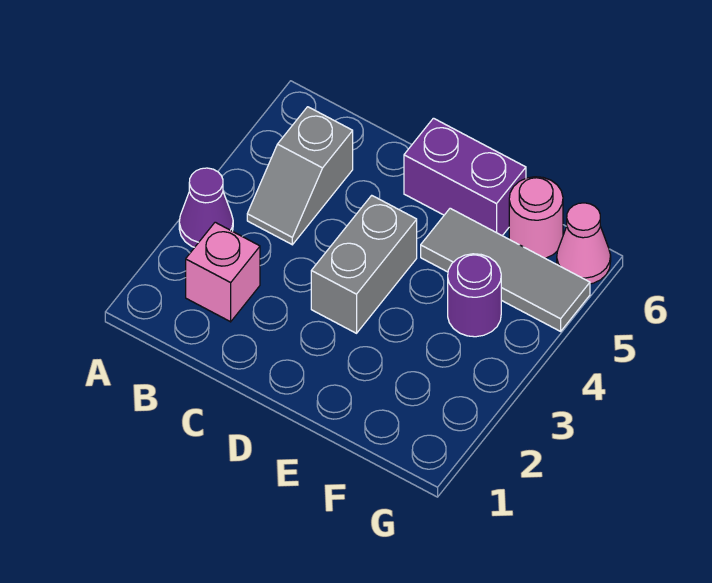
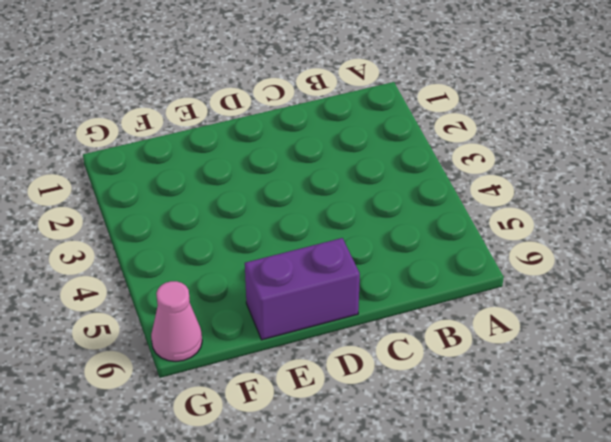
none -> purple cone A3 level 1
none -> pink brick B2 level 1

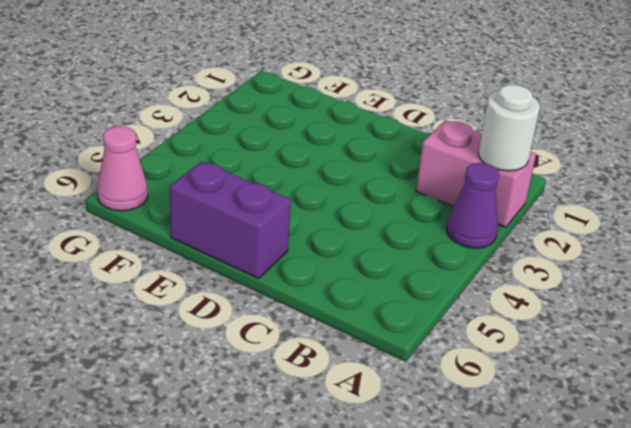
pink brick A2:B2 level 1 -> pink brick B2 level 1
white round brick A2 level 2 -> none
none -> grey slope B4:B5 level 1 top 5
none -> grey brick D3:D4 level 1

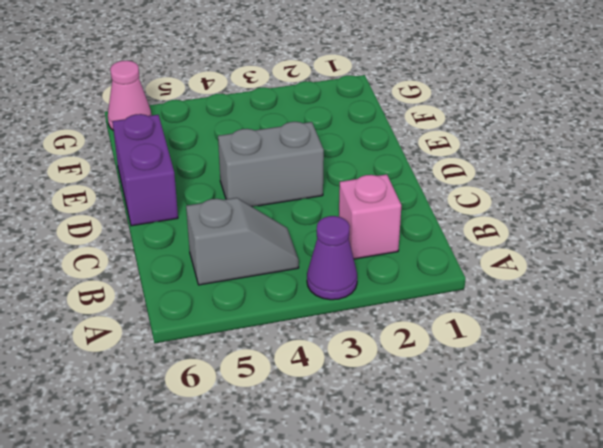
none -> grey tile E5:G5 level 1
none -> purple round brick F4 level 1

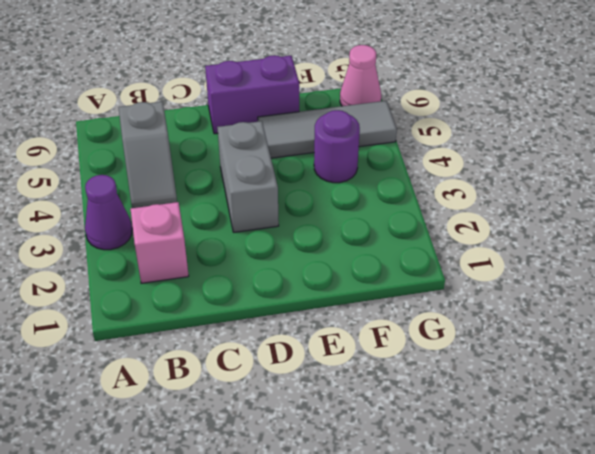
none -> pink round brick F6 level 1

◇ ◇ ◇ ◇ ◇

_EXERCISE REQUIREMENTS_
The answer is a single number, the count of lines in the records that contain the string "purple".

_WRITTEN ANSWER_
2